──────── ENTRIES SHOWN ────────

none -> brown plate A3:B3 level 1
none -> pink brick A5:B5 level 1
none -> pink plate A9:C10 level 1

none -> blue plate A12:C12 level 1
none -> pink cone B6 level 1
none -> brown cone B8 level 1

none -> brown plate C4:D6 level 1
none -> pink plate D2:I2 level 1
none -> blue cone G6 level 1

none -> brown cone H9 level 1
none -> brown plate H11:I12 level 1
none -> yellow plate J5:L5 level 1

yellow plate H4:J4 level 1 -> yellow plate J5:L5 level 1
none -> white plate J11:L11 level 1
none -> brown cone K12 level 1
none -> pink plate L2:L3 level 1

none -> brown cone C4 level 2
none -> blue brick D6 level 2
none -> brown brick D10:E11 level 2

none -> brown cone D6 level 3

────────
──────── ENTRIES SHOWN ────────

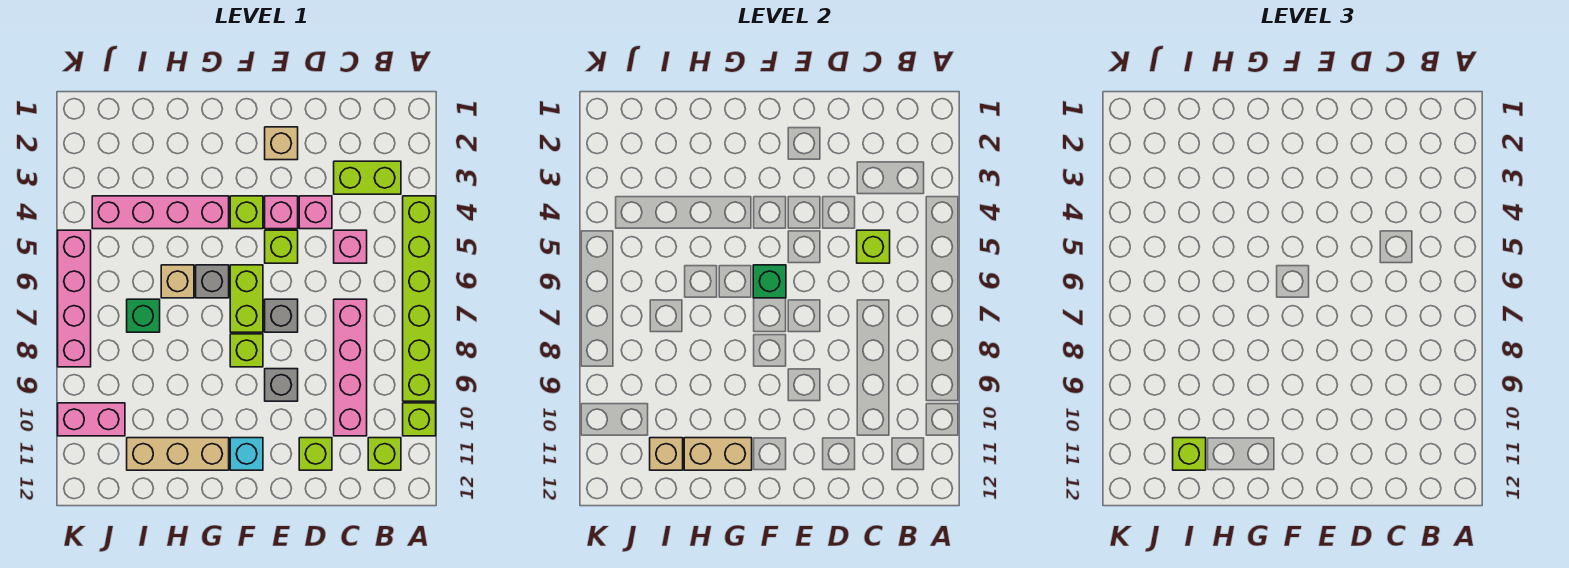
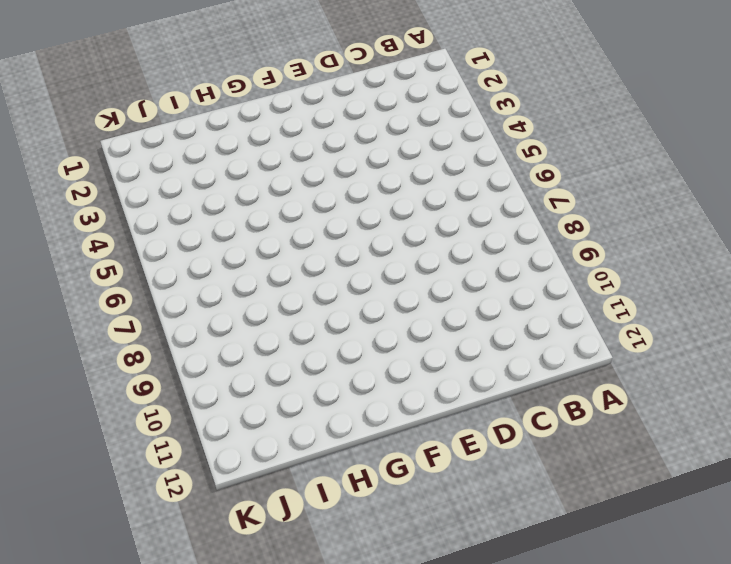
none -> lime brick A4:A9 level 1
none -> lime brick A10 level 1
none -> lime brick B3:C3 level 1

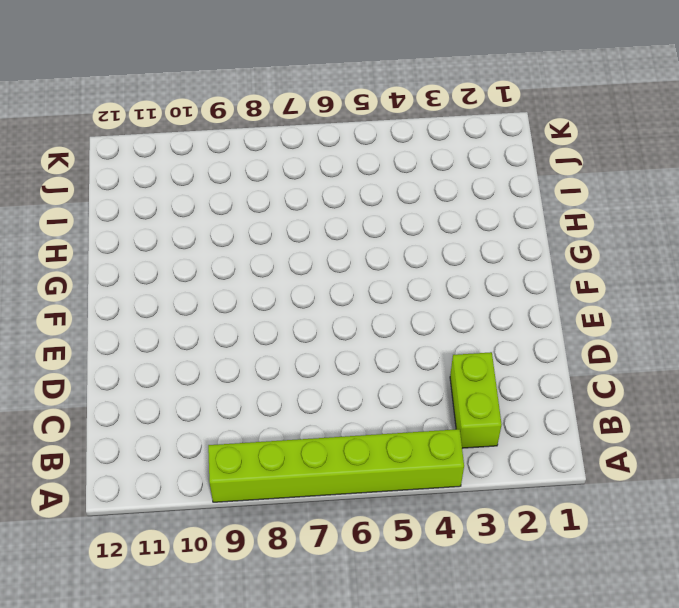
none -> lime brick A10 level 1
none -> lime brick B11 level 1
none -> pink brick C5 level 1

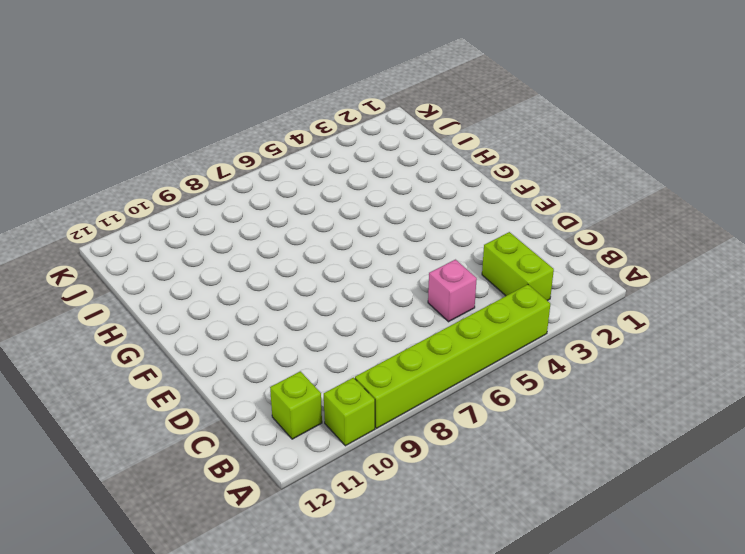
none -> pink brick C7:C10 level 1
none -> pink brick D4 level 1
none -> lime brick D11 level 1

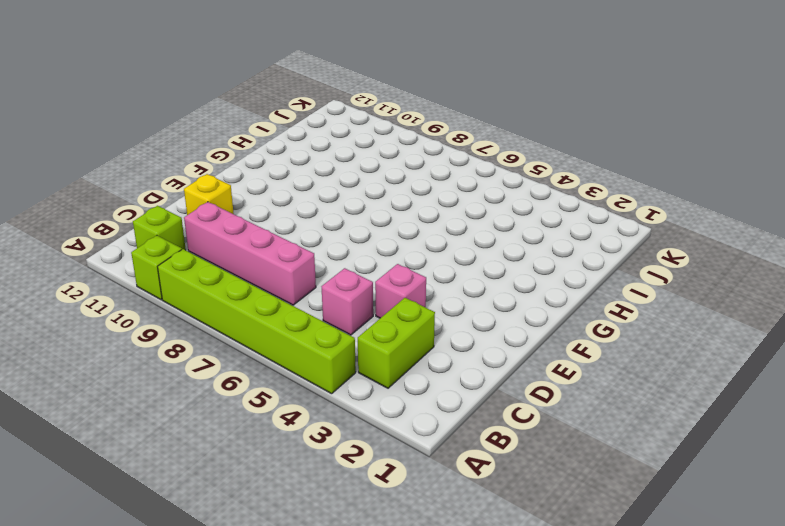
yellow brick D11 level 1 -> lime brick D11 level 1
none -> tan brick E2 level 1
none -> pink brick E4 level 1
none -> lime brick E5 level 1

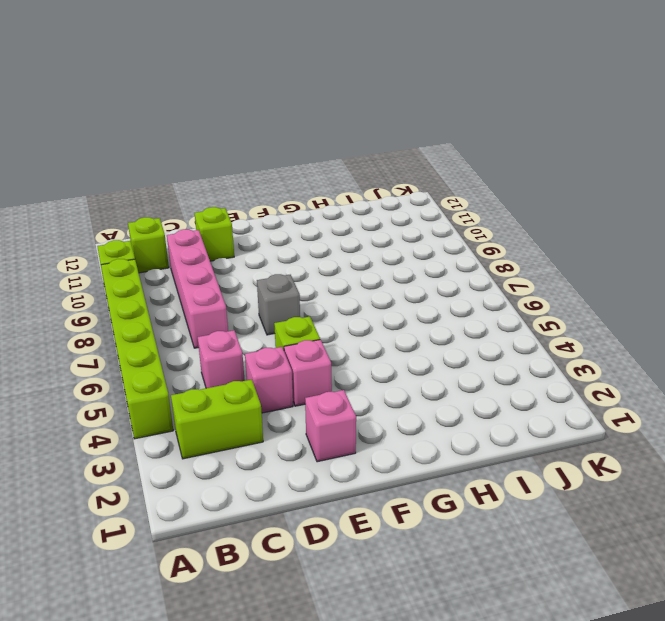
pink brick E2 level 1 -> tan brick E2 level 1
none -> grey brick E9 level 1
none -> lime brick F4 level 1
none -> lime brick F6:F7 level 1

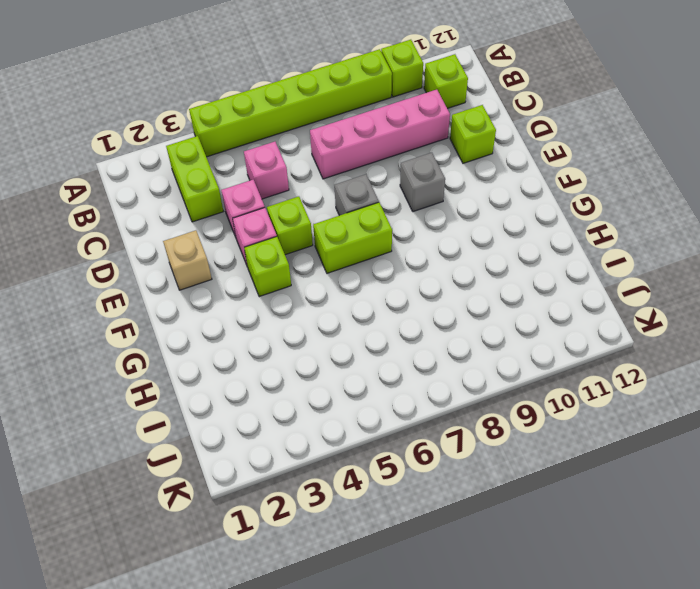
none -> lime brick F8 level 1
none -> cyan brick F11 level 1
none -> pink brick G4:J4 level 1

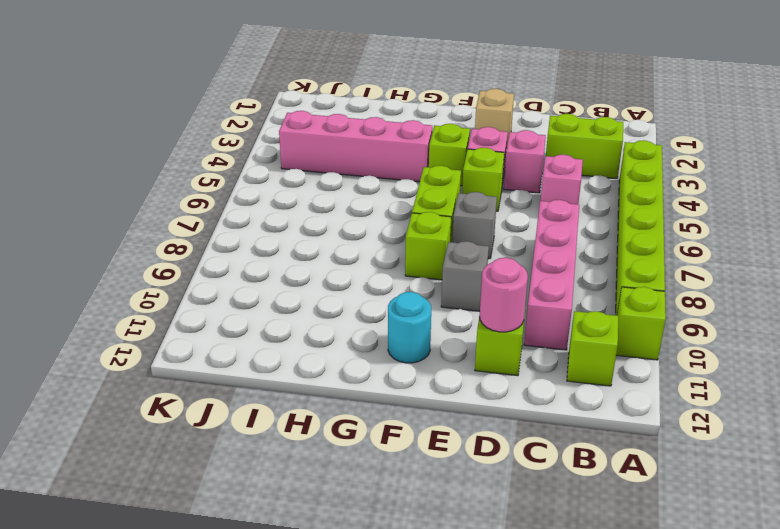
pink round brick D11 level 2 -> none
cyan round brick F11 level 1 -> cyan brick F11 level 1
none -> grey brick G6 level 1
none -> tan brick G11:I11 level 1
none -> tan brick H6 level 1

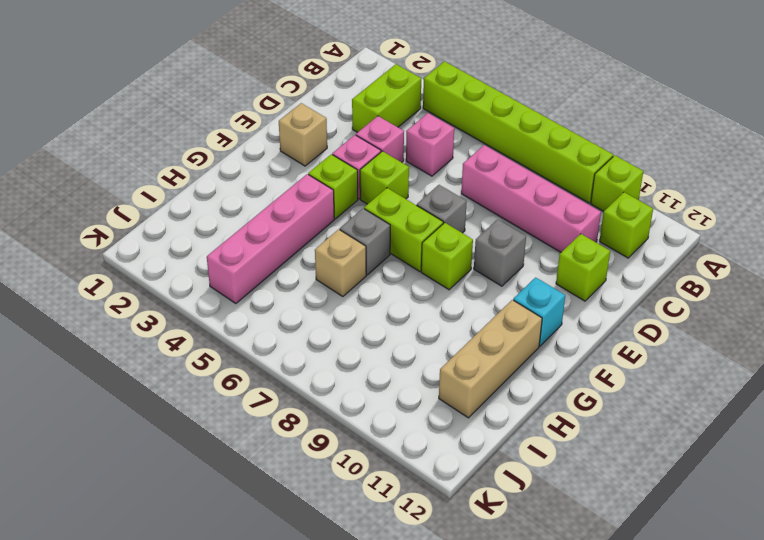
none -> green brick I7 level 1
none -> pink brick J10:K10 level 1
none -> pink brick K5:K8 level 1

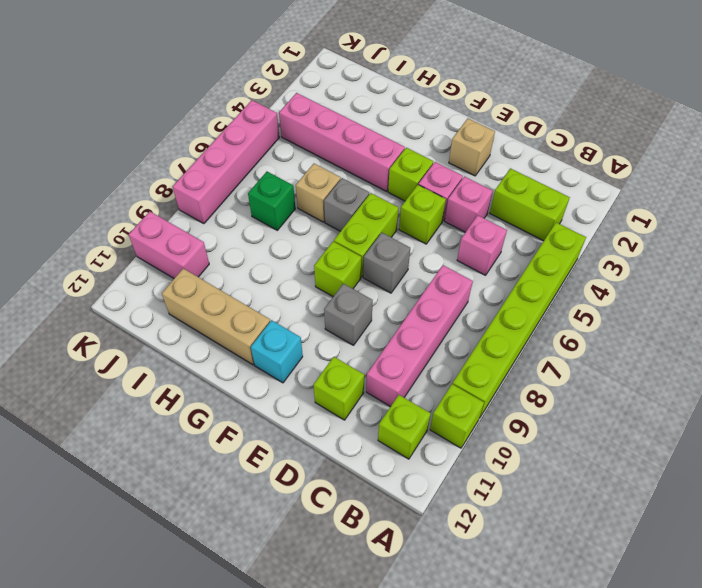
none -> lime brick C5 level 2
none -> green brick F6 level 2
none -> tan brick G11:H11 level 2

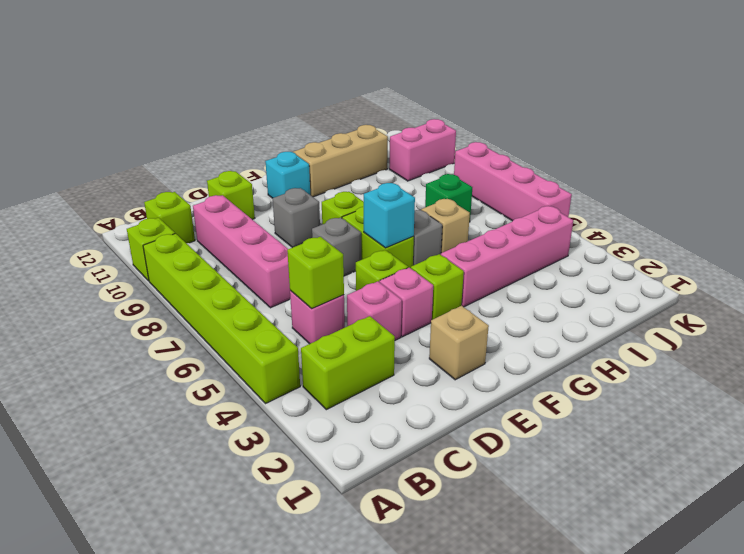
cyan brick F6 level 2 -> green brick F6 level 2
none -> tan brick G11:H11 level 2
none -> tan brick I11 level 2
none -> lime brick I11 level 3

────────
──────── ENTRIES SHOWN ────────

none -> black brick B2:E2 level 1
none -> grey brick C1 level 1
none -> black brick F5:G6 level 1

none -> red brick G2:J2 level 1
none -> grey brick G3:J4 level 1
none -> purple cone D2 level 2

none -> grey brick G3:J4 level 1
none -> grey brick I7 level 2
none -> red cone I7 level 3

────────

*INSTRUCTIONS FOR THE TASK*. Transcribe the lines above exactly, beginning at the one with "pink round brick D11 level 2 -> none" and ending at the one with "none -> lime brick I11 level 3". Include both; exclude the pictures.

*SOLUTION TO THIS EXERCISE*.
pink round brick D11 level 2 -> none
cyan round brick F11 level 1 -> cyan brick F11 level 1
none -> grey brick G6 level 1
none -> tan brick G11:I11 level 1
none -> tan brick H6 level 1

none -> green brick I7 level 1
none -> pink brick J10:K10 level 1
none -> pink brick K5:K8 level 1

none -> lime brick C5 level 2
none -> green brick F6 level 2
none -> tan brick G11:H11 level 2

cyan brick F6 level 2 -> green brick F6 level 2
none -> tan brick G11:H11 level 2
none -> tan brick I11 level 2
none -> lime brick I11 level 3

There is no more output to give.